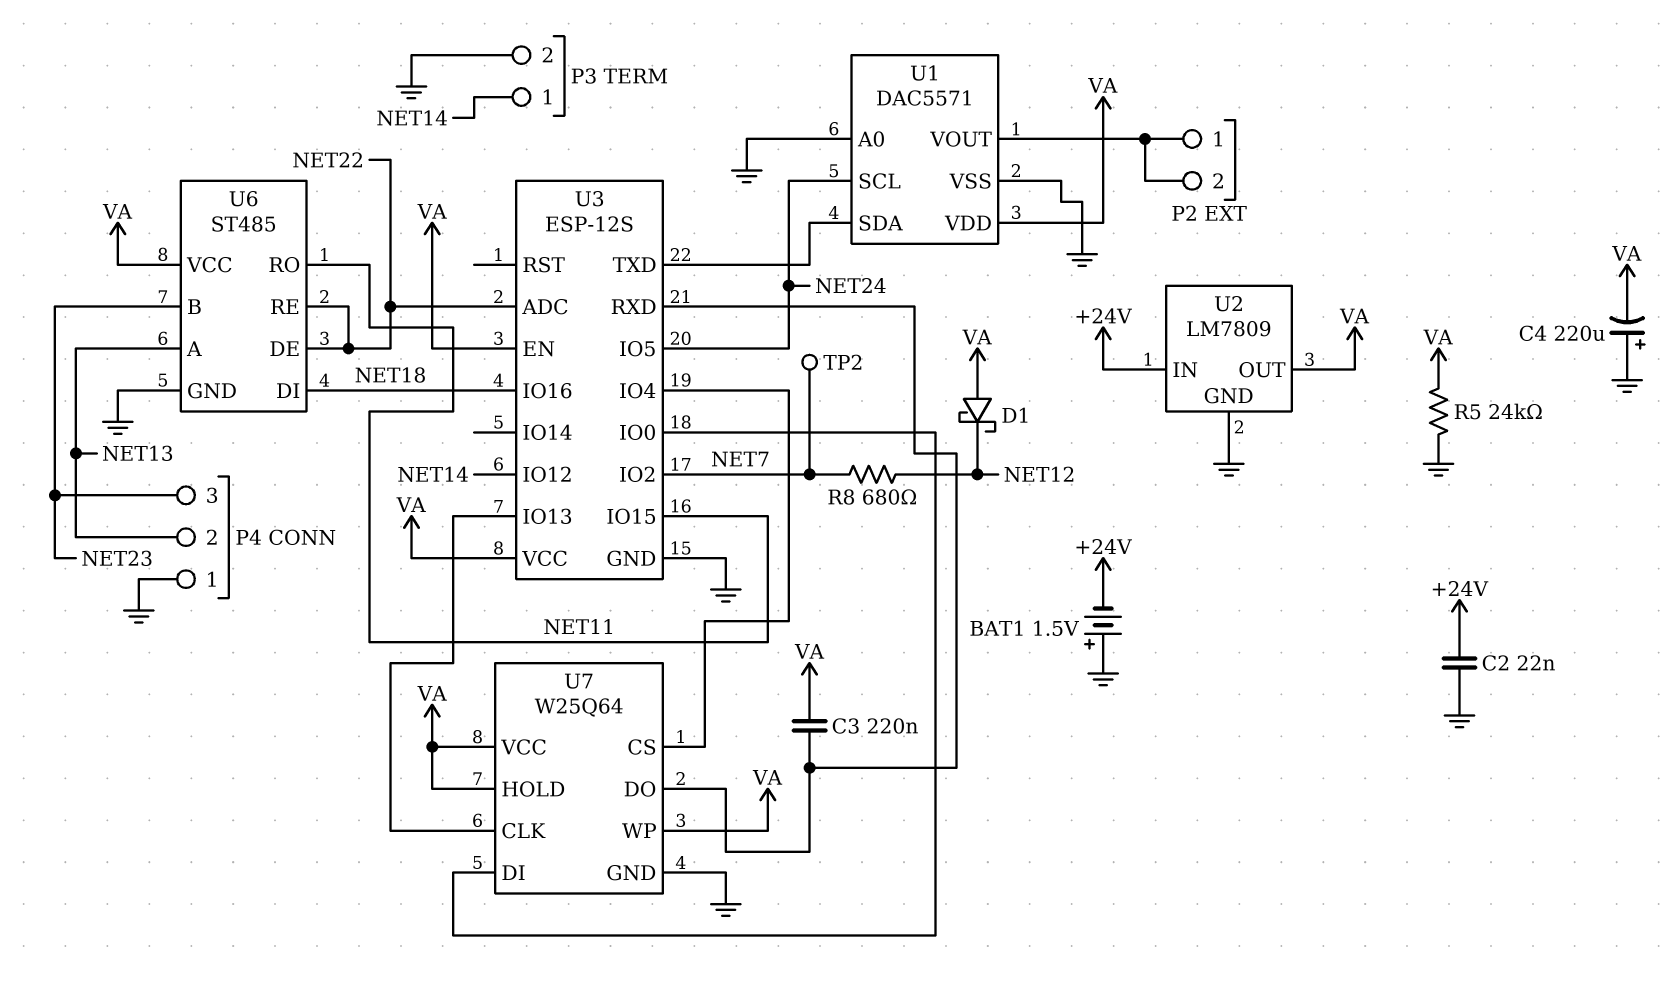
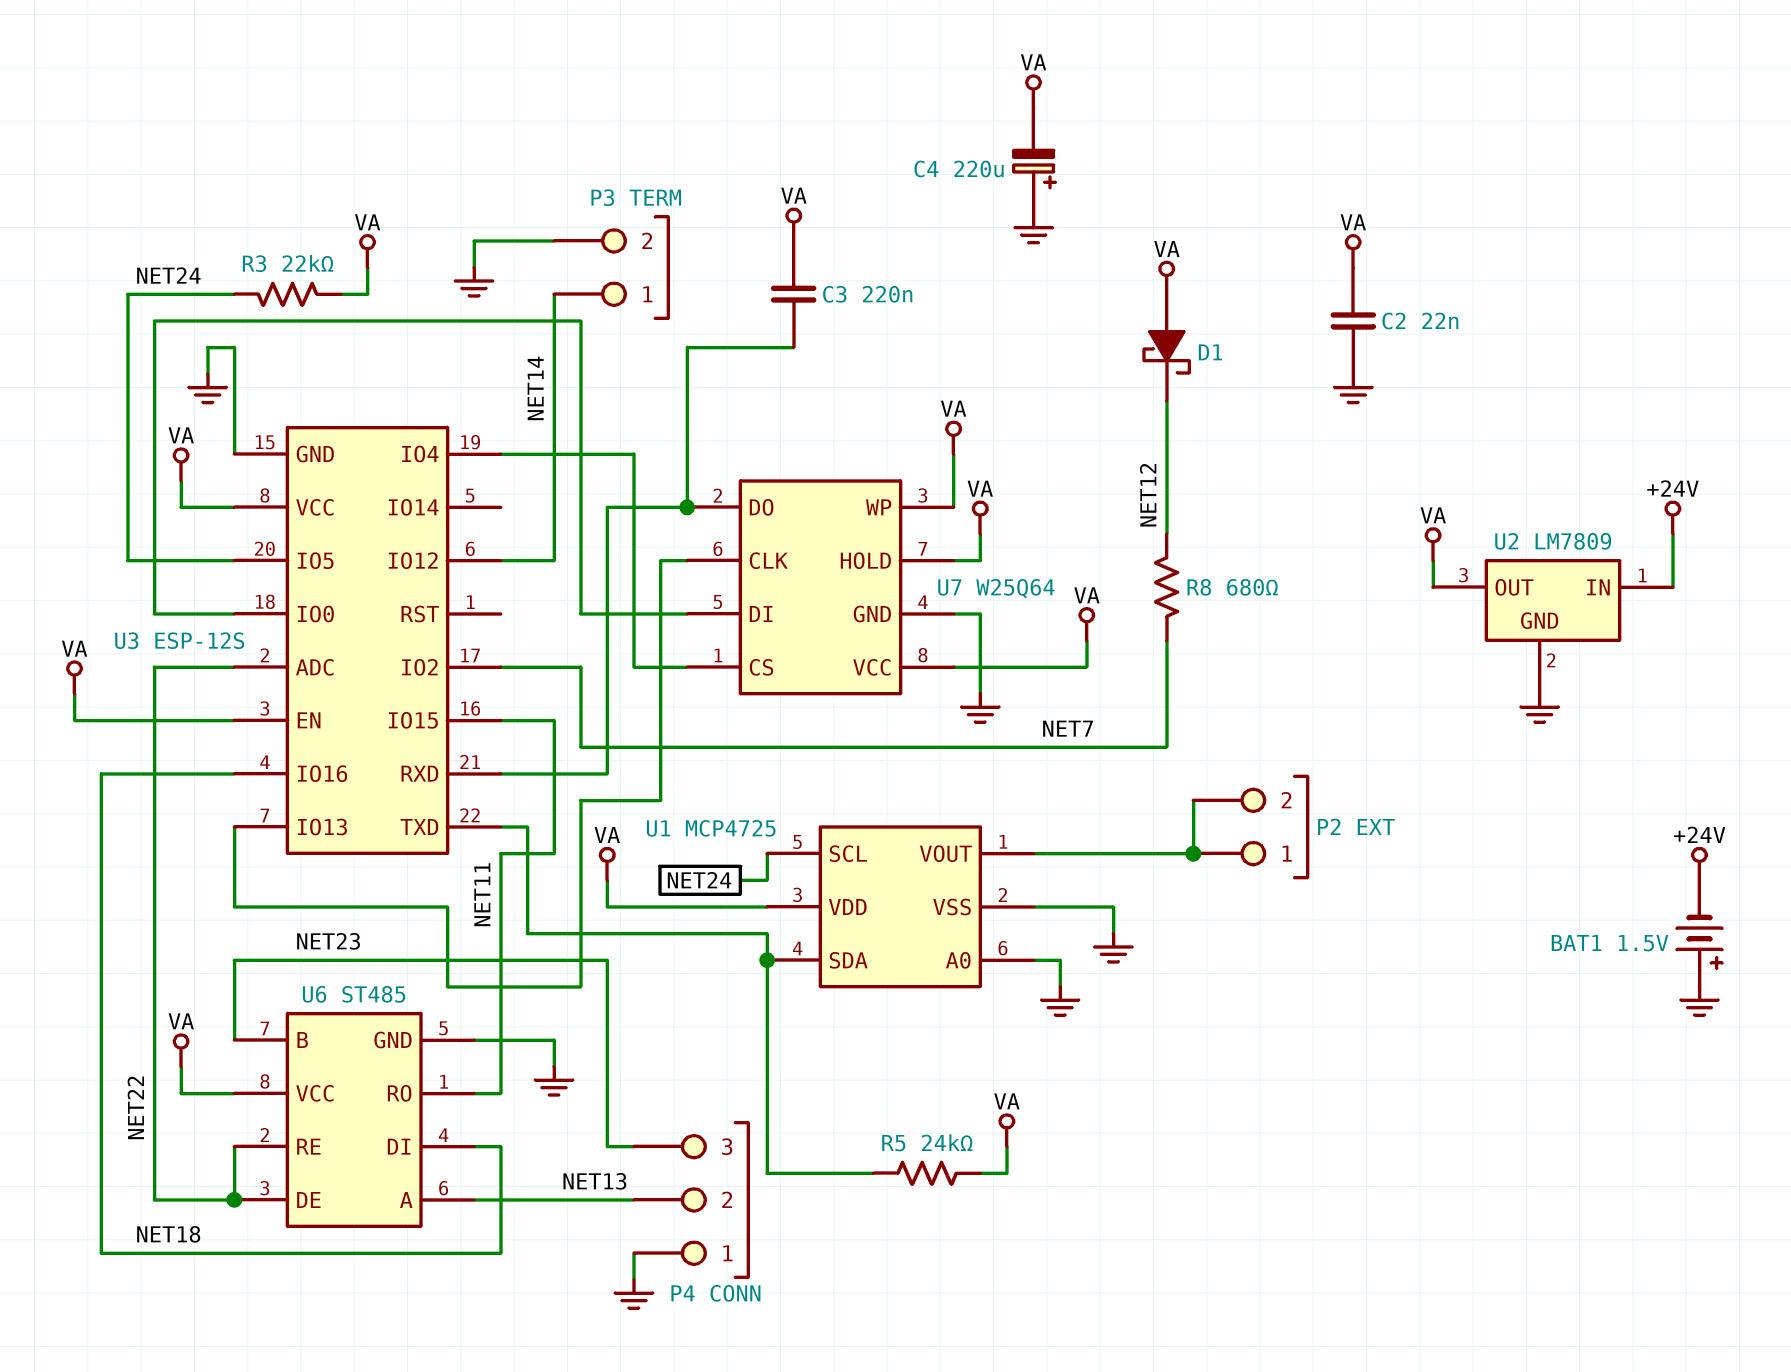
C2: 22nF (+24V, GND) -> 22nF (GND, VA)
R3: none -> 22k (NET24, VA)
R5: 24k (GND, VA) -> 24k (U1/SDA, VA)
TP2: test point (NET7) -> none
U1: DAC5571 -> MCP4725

_Requirement_: Restate the listing word for word. Pictures do not belong in the copy.

_Response area_:
C2: 22nF (+24V, GND) -> 22nF (GND, VA)
R3: none -> 22k (NET24, VA)
R5: 24k (GND, VA) -> 24k (U1/SDA, VA)
TP2: test point (NET7) -> none
U1: DAC5571 -> MCP4725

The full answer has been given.